(Scene change data)
◆ ◆ ◆

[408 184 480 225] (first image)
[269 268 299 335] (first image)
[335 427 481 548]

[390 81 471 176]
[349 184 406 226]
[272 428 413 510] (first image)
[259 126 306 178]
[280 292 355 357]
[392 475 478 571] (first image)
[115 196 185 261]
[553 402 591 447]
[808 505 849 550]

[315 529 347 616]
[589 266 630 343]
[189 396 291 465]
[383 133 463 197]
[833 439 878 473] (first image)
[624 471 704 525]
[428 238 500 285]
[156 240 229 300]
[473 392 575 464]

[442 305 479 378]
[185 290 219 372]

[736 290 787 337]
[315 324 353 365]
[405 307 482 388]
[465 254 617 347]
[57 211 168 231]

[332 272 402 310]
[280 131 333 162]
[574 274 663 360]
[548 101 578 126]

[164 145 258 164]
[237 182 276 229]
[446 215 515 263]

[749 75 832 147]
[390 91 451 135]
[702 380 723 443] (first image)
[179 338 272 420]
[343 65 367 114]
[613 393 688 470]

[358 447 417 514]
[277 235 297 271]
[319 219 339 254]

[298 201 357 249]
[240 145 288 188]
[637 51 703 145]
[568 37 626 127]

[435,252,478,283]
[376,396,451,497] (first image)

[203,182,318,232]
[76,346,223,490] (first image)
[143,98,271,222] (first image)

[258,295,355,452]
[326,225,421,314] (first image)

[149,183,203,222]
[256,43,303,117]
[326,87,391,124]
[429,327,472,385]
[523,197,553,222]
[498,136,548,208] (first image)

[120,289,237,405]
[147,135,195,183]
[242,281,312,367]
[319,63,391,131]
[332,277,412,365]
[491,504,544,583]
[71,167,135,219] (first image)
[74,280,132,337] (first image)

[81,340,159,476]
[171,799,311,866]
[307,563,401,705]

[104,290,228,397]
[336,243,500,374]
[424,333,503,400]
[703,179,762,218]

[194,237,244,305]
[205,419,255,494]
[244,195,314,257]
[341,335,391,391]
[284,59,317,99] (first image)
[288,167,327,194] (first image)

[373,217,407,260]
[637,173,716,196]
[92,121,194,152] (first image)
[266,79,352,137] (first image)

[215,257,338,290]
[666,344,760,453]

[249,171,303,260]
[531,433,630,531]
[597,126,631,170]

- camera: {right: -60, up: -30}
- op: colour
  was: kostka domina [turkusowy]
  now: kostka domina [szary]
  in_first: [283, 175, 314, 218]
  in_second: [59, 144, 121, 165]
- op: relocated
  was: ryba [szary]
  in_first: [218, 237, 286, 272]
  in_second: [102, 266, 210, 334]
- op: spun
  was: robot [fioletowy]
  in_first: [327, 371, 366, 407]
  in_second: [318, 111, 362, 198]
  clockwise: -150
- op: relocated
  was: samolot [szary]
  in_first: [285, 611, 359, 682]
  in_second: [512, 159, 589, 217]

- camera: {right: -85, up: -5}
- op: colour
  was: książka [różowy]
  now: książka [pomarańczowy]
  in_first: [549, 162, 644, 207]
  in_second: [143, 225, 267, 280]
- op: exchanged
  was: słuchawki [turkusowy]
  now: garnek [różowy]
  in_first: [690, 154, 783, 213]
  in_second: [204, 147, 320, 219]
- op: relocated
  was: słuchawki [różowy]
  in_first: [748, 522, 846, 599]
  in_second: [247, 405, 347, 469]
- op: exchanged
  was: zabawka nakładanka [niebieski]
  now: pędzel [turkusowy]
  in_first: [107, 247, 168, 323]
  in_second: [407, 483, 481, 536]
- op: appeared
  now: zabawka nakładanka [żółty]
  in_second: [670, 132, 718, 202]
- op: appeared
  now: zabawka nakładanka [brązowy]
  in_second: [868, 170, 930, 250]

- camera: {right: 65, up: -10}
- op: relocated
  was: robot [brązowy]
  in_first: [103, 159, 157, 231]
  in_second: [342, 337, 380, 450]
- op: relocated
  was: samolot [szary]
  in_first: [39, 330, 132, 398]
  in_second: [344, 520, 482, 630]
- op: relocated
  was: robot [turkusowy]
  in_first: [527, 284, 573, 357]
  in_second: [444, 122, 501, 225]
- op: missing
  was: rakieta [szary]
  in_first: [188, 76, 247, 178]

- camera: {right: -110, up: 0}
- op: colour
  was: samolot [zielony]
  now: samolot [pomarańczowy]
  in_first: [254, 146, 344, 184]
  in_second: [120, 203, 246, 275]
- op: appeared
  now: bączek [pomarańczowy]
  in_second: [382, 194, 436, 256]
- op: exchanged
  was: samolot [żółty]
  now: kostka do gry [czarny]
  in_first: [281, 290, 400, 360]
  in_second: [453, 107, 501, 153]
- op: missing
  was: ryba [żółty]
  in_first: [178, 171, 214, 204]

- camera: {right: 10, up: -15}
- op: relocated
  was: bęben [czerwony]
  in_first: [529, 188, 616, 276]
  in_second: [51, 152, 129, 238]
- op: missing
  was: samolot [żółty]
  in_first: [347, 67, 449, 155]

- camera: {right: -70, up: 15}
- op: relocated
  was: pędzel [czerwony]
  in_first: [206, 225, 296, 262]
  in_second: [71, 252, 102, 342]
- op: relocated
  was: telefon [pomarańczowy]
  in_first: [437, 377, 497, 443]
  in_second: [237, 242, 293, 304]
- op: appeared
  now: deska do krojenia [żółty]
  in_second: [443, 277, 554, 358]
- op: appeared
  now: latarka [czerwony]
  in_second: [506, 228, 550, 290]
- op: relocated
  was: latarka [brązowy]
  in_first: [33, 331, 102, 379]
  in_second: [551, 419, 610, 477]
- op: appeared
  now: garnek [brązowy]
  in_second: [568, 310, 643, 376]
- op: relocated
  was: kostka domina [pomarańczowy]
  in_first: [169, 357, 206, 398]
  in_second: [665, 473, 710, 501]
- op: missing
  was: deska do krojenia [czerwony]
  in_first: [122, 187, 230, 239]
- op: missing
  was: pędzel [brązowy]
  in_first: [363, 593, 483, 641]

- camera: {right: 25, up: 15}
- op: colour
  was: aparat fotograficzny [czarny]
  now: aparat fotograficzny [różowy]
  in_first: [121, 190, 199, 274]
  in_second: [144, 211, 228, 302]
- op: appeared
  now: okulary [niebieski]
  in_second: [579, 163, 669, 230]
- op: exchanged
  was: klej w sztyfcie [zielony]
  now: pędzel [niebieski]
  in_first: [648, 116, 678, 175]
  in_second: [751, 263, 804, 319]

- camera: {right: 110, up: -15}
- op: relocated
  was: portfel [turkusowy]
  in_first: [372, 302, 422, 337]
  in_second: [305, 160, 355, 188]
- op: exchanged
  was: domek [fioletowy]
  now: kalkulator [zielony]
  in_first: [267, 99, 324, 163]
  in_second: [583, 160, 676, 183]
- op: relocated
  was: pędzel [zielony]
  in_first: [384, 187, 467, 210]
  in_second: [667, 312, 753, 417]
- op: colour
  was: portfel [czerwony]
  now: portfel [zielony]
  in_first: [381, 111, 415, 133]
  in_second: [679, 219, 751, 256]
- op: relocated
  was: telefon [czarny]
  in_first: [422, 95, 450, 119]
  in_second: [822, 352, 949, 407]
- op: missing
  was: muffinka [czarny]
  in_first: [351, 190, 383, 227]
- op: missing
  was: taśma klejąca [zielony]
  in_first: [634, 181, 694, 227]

◆ ◆ ◆

### Exercise details:
Set down verbatim only the lines between the start of the data above and the line with "[446 215 515 263]", both boundaries included.

### Solved problem:
[408 184 480 225] (first image)
[269 268 299 335] (first image)
[335 427 481 548]

[390 81 471 176]
[349 184 406 226]
[272 428 413 510] (first image)
[259 126 306 178]
[280 292 355 357]
[392 475 478 571] (first image)
[115 196 185 261]
[553 402 591 447]
[808 505 849 550]

[315 529 347 616]
[589 266 630 343]
[189 396 291 465]
[383 133 463 197]
[833 439 878 473] (first image)
[624 471 704 525]
[428 238 500 285]
[156 240 229 300]
[473 392 575 464]

[442 305 479 378]
[185 290 219 372]

[736 290 787 337]
[315 324 353 365]
[405 307 482 388]
[465 254 617 347]
[57 211 168 231]

[332 272 402 310]
[280 131 333 162]
[574 274 663 360]
[548 101 578 126]

[164 145 258 164]
[237 182 276 229]
[446 215 515 263]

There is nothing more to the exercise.